Instruction: Please reproduce every entry below word for word, changing nothing.

Spatial question records:
........
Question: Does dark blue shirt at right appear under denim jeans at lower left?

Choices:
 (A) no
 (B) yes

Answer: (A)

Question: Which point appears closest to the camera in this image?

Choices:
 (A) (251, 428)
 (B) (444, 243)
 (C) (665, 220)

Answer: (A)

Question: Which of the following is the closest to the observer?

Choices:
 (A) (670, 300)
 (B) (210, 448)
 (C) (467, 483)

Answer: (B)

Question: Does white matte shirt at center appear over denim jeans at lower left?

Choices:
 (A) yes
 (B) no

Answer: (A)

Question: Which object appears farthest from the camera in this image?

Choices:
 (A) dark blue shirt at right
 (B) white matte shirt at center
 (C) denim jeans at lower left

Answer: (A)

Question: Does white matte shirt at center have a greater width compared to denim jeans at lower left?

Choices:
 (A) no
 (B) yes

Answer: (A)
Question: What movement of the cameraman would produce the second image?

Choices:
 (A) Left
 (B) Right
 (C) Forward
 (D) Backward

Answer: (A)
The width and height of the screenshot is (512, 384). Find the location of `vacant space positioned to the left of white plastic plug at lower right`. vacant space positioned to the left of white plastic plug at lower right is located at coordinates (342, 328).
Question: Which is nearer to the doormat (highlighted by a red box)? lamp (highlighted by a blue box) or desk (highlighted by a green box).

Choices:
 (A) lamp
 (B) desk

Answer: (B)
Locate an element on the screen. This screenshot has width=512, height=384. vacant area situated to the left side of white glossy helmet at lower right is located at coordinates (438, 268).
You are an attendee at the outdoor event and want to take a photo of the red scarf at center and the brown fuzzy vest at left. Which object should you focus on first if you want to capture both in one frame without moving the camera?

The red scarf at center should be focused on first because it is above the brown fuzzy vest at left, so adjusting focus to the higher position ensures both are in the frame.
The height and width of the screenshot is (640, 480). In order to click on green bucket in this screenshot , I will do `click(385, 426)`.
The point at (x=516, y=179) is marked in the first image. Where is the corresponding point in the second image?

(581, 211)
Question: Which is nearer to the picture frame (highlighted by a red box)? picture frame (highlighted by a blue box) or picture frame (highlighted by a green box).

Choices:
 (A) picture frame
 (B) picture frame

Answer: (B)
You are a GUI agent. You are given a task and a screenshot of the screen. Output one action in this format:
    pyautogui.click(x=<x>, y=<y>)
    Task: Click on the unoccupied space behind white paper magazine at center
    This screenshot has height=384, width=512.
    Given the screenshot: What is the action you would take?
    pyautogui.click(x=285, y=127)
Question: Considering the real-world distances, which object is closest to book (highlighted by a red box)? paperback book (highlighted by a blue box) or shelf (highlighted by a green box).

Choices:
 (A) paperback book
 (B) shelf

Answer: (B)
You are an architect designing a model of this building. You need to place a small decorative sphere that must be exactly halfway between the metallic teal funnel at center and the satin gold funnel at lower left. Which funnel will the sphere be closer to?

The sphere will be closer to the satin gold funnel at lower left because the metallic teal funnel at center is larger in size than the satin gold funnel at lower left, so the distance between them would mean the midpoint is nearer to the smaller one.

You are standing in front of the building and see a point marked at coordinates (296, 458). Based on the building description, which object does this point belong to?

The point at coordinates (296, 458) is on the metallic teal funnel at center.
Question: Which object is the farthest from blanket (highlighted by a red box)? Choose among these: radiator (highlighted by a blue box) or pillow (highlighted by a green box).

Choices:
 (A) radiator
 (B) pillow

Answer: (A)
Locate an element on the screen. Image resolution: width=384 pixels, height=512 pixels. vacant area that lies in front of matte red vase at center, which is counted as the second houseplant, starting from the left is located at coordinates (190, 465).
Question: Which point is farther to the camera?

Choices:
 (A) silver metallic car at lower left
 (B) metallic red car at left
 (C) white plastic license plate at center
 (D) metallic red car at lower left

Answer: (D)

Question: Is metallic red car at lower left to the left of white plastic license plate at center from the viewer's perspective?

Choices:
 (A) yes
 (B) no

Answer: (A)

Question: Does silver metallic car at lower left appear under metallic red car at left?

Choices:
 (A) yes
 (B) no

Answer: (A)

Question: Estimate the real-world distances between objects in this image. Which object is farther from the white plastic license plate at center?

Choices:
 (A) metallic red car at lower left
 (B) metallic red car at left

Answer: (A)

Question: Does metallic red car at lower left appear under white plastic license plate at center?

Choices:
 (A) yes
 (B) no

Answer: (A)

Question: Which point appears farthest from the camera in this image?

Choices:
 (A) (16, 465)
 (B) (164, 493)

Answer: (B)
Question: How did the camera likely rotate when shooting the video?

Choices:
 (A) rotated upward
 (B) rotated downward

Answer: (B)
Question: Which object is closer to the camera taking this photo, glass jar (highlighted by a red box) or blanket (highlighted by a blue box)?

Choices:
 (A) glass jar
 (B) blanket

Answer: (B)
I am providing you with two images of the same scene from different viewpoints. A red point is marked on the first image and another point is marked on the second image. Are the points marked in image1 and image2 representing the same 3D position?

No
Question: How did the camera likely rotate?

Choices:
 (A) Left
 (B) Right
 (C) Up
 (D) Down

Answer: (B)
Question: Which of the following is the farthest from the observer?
........
Written reply:
Question: Does dark blue shirt at right appear under denim jeans at lower left?

Choices:
 (A) no
 (B) yes

Answer: (A)

Question: Which point appears closest to the camera in this image?

Choices:
 (A) (251, 428)
 (B) (444, 243)
 (C) (665, 220)

Answer: (A)

Question: Which of the following is the closest to the observer?

Choices:
 (A) (670, 300)
 (B) (210, 448)
 (C) (467, 483)

Answer: (B)

Question: Does white matte shirt at center appear over denim jeans at lower left?

Choices:
 (A) yes
 (B) no

Answer: (A)

Question: Which object appears farthest from the camera in this image?

Choices:
 (A) dark blue shirt at right
 (B) white matte shirt at center
 (C) denim jeans at lower left

Answer: (A)

Question: Does white matte shirt at center have a greater width compared to denim jeans at lower left?

Choices:
 (A) no
 (B) yes

Answer: (A)
Question: What movement of the cameraman would produce the second image?

Choices:
 (A) Left
 (B) Right
 (C) Forward
 (D) Backward

Answer: (A)
The width and height of the screenshot is (512, 384). Find the location of `vacant space positioned to the left of white plastic plug at lower right`. vacant space positioned to the left of white plastic plug at lower right is located at coordinates (342, 328).
Question: Which is nearer to the doormat (highlighted by a red box)? lamp (highlighted by a blue box) or desk (highlighted by a green box).

Choices:
 (A) lamp
 (B) desk

Answer: (B)
Locate an element on the screen. This screenshot has width=512, height=384. vacant area situated to the left side of white glossy helmet at lower right is located at coordinates (438, 268).
You are an attendee at the outdoor event and want to take a photo of the red scarf at center and the brown fuzzy vest at left. Which object should you focus on first if you want to capture both in one frame without moving the camera?

The red scarf at center should be focused on first because it is above the brown fuzzy vest at left, so adjusting focus to the higher position ensures both are in the frame.
The height and width of the screenshot is (640, 480). In order to click on green bucket in this screenshot , I will do `click(385, 426)`.
The point at (x=516, y=179) is marked in the first image. Where is the corresponding point in the second image?

(581, 211)
Question: Which is nearer to the picture frame (highlighted by a red box)? picture frame (highlighted by a blue box) or picture frame (highlighted by a green box).

Choices:
 (A) picture frame
 (B) picture frame

Answer: (B)
You are a GUI agent. You are given a task and a screenshot of the screen. Output one action in this format:
    pyautogui.click(x=<x>, y=<y>)
    Task: Click on the unoccupied space behind white paper magazine at center
    This screenshot has height=384, width=512.
    Given the screenshot: What is the action you would take?
    pyautogui.click(x=285, y=127)
Question: Considering the real-world distances, which object is closest to book (highlighted by a red box)? paperback book (highlighted by a blue box) or shelf (highlighted by a green box).

Choices:
 (A) paperback book
 (B) shelf

Answer: (B)
You are an architect designing a model of this building. You need to place a small decorative sphere that must be exactly halfway between the metallic teal funnel at center and the satin gold funnel at lower left. Which funnel will the sphere be closer to?

The sphere will be closer to the satin gold funnel at lower left because the metallic teal funnel at center is larger in size than the satin gold funnel at lower left, so the distance between them would mean the midpoint is nearer to the smaller one.

You are standing in front of the building and see a point marked at coordinates (296, 458). Based on the building description, which object does this point belong to?

The point at coordinates (296, 458) is on the metallic teal funnel at center.
Question: Which object is the farthest from blanket (highlighted by a red box)? Choose among these: radiator (highlighted by a blue box) or pillow (highlighted by a green box).

Choices:
 (A) radiator
 (B) pillow

Answer: (A)
Locate an element on the screen. Image resolution: width=384 pixels, height=512 pixels. vacant area that lies in front of matte red vase at center, which is counted as the second houseplant, starting from the left is located at coordinates (190, 465).
Question: Which point is farther to the camera?

Choices:
 (A) silver metallic car at lower left
 (B) metallic red car at left
 (C) white plastic license plate at center
 (D) metallic red car at lower left

Answer: (D)

Question: Is metallic red car at lower left to the left of white plastic license plate at center from the viewer's perspective?

Choices:
 (A) yes
 (B) no

Answer: (A)

Question: Does silver metallic car at lower left appear under metallic red car at left?

Choices:
 (A) yes
 (B) no

Answer: (A)

Question: Estimate the real-world distances between objects in this image. Which object is farther from the white plastic license plate at center?

Choices:
 (A) metallic red car at lower left
 (B) metallic red car at left

Answer: (A)

Question: Does metallic red car at lower left appear under white plastic license plate at center?

Choices:
 (A) yes
 (B) no

Answer: (A)

Question: Which point appears farthest from the camera in this image?

Choices:
 (A) (16, 465)
 (B) (164, 493)

Answer: (B)
Question: How did the camera likely rotate when shooting the video?

Choices:
 (A) rotated upward
 (B) rotated downward

Answer: (B)
Question: Which object is closer to the camera taking this photo, glass jar (highlighted by a red box) or blanket (highlighted by a blue box)?

Choices:
 (A) glass jar
 (B) blanket

Answer: (B)
I am providing you with two images of the same scene from different viewpoints. A red point is marked on the first image and another point is marked on the second image. Are the points marked in image1 and image2 representing the same 3D position?

No
Question: How did the camera likely rotate?

Choices:
 (A) Left
 (B) Right
 (C) Up
 (D) Down

Answer: (B)
Question: Which of the following is the farthest from the observer?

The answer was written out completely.